* _YOUR ASSIGNMENT_:
Look below for the line that contains "pink duck [349,117,380,150]", then copy it and each following line to the end of the records, minus any pictures.

SUPPLIED DATA: Begin

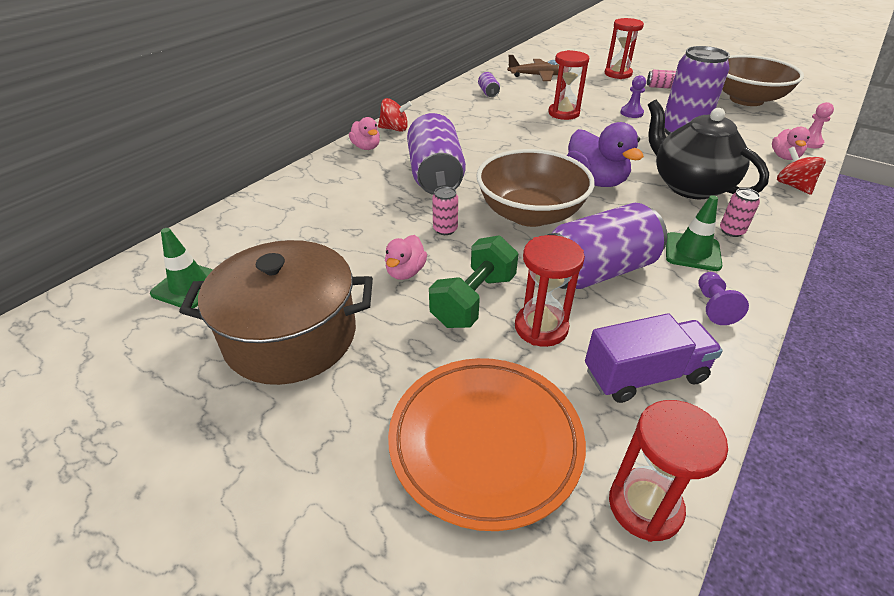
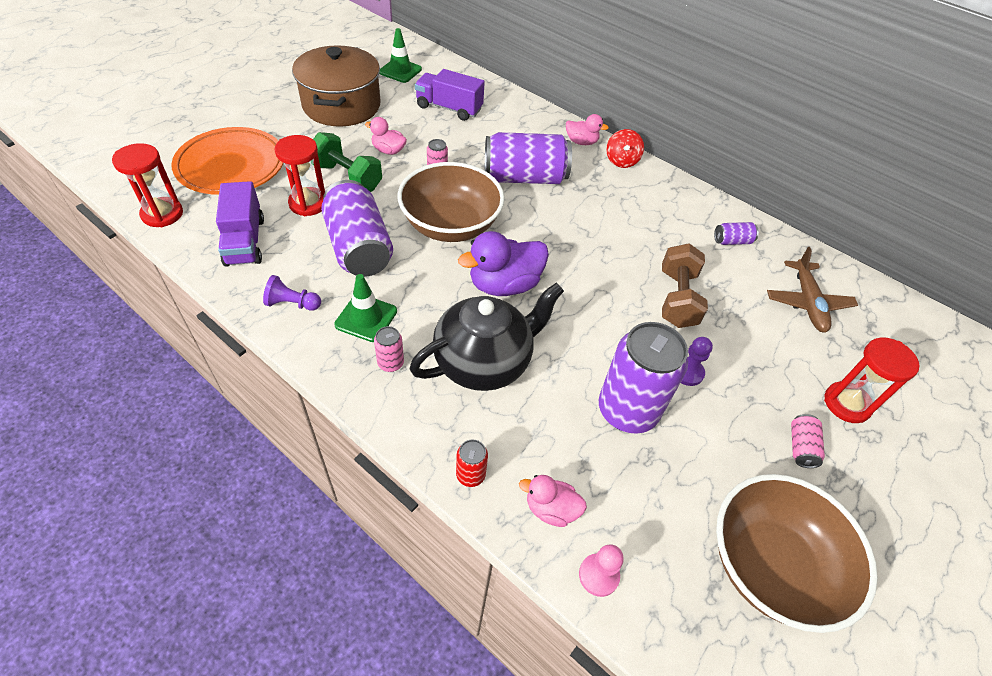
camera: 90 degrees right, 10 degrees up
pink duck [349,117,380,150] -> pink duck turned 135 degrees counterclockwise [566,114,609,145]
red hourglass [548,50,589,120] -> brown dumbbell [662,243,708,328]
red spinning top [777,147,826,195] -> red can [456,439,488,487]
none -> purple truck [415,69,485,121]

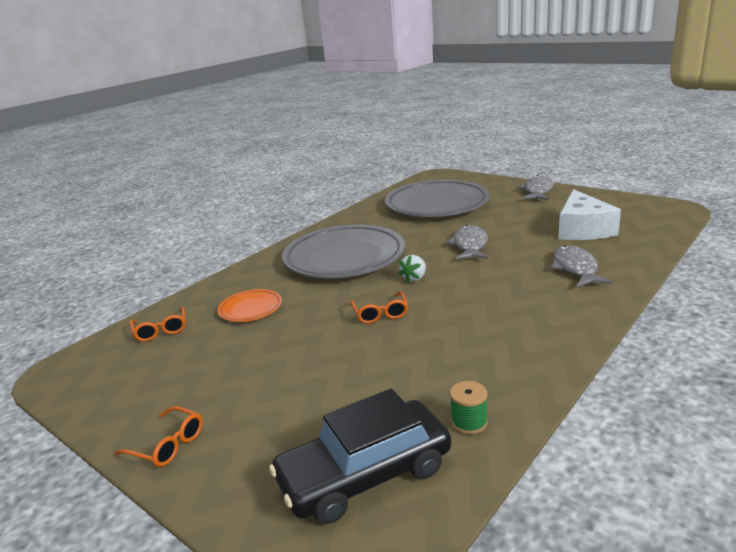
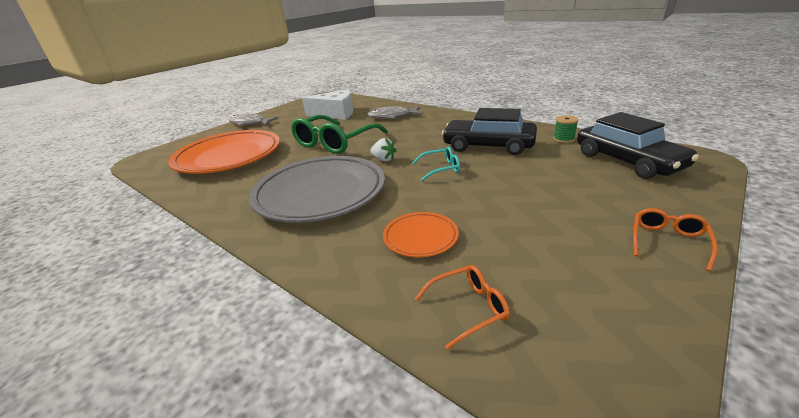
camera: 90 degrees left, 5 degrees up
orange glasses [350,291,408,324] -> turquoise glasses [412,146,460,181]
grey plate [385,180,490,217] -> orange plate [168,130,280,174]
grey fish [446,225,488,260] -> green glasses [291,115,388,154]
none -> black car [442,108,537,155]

SUPPLIED DATA: End

* _SOLVED PROBLEM_:
pink duck [349,117,380,150] -> pink duck turned 135 degrees counterclockwise [566,114,609,145]
red hourglass [548,50,589,120] -> brown dumbbell [662,243,708,328]
red spinning top [777,147,826,195] -> red can [456,439,488,487]
none -> purple truck [415,69,485,121]

camera: 90 degrees left, 5 degrees up
orange glasses [350,291,408,324] -> turquoise glasses [412,146,460,181]
grey plate [385,180,490,217] -> orange plate [168,130,280,174]
grey fish [446,225,488,260] -> green glasses [291,115,388,154]
none -> black car [442,108,537,155]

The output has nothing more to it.